(Image sets with object changes)
■ ■ ■ ■ ■

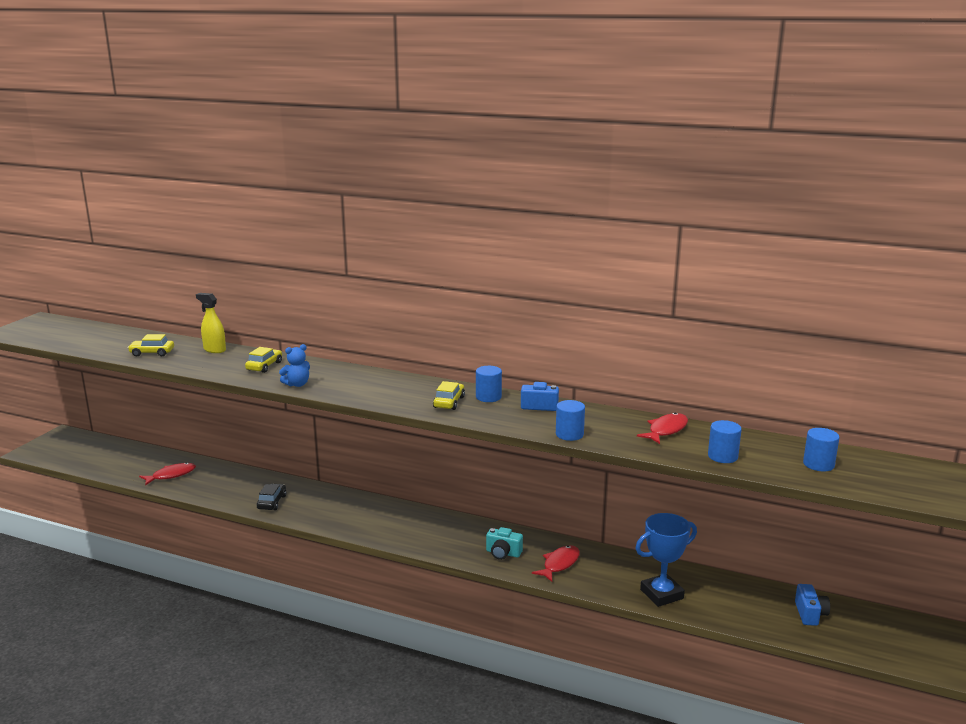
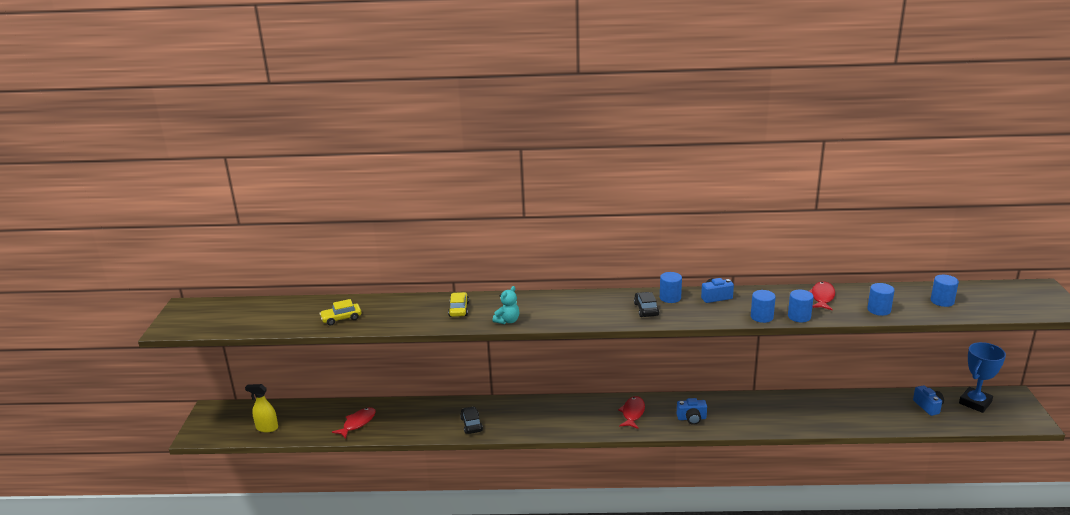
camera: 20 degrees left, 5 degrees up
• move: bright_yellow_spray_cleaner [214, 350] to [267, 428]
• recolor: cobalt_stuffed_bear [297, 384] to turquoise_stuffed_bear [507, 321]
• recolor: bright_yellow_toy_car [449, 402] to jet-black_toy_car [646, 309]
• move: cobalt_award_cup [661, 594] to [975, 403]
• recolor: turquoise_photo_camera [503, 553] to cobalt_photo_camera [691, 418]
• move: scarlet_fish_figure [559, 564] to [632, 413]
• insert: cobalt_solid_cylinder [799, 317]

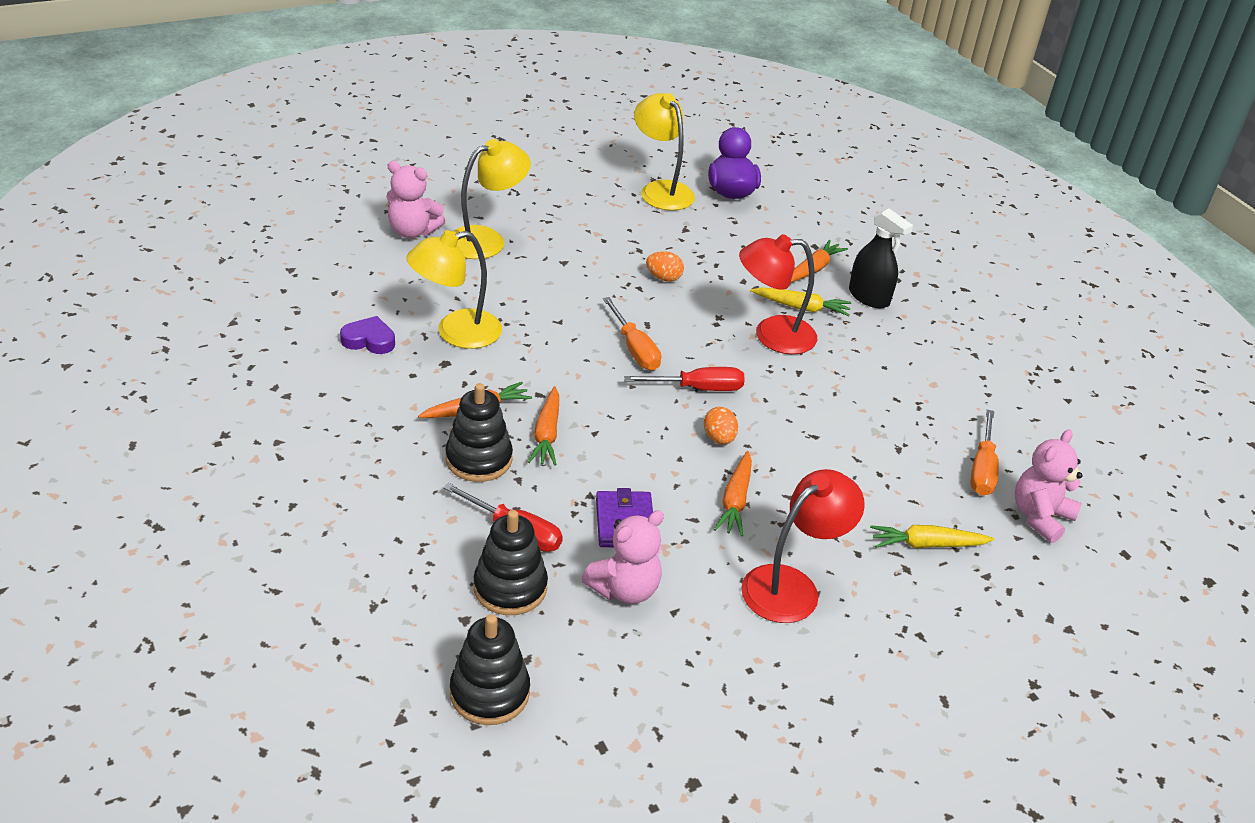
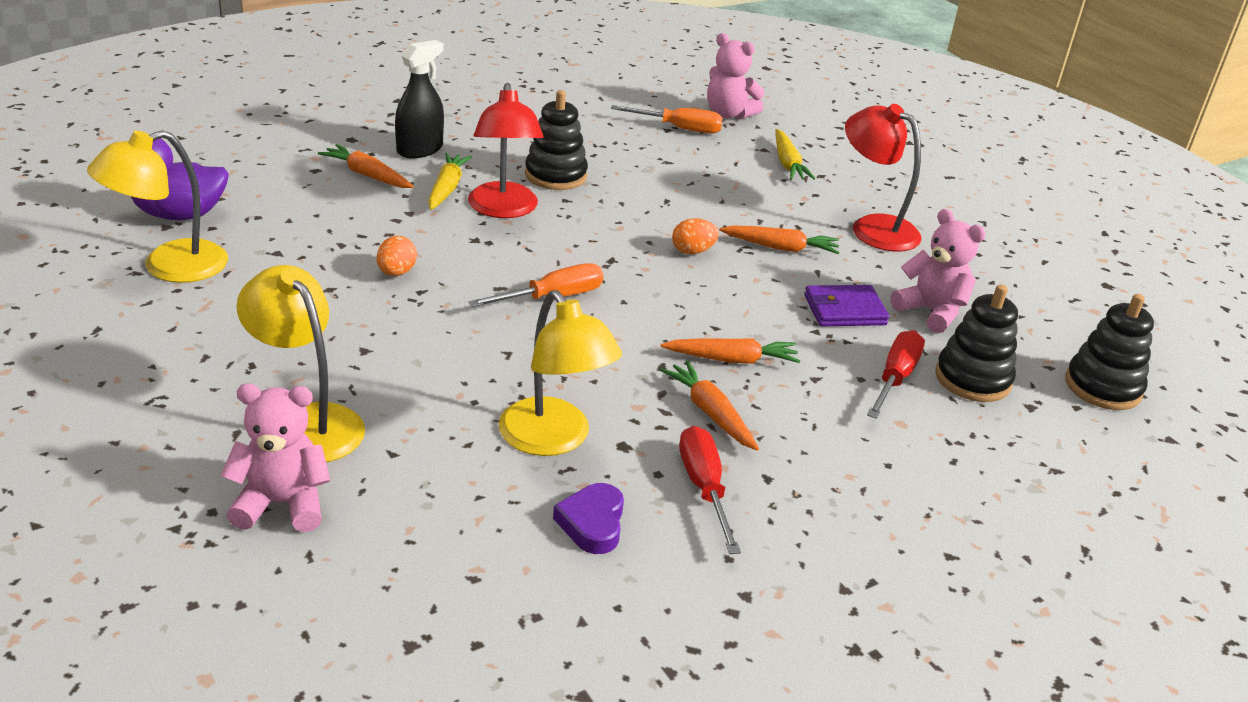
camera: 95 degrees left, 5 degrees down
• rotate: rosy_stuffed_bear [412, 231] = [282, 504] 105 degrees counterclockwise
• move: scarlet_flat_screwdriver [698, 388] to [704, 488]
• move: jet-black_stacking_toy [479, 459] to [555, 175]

■ ■ ■ ■ ■

:: WORK TO COMPLETE ::
Every record above should be written out again exactly; the pictures stay out of the copy.

:: ANSWER TO THE EXERCISE ::
camera: 20 degrees left, 5 degrees up
• move: bright_yellow_spray_cleaner [214, 350] to [267, 428]
• recolor: cobalt_stuffed_bear [297, 384] to turquoise_stuffed_bear [507, 321]
• recolor: bright_yellow_toy_car [449, 402] to jet-black_toy_car [646, 309]
• move: cobalt_award_cup [661, 594] to [975, 403]
• recolor: turquoise_photo_camera [503, 553] to cobalt_photo_camera [691, 418]
• move: scarlet_fish_figure [559, 564] to [632, 413]
• insert: cobalt_solid_cylinder [799, 317]

camera: 95 degrees left, 5 degrees down
• rotate: rosy_stuffed_bear [412, 231] = [282, 504] 105 degrees counterclockwise
• move: scarlet_flat_screwdriver [698, 388] to [704, 488]
• move: jet-black_stacking_toy [479, 459] to [555, 175]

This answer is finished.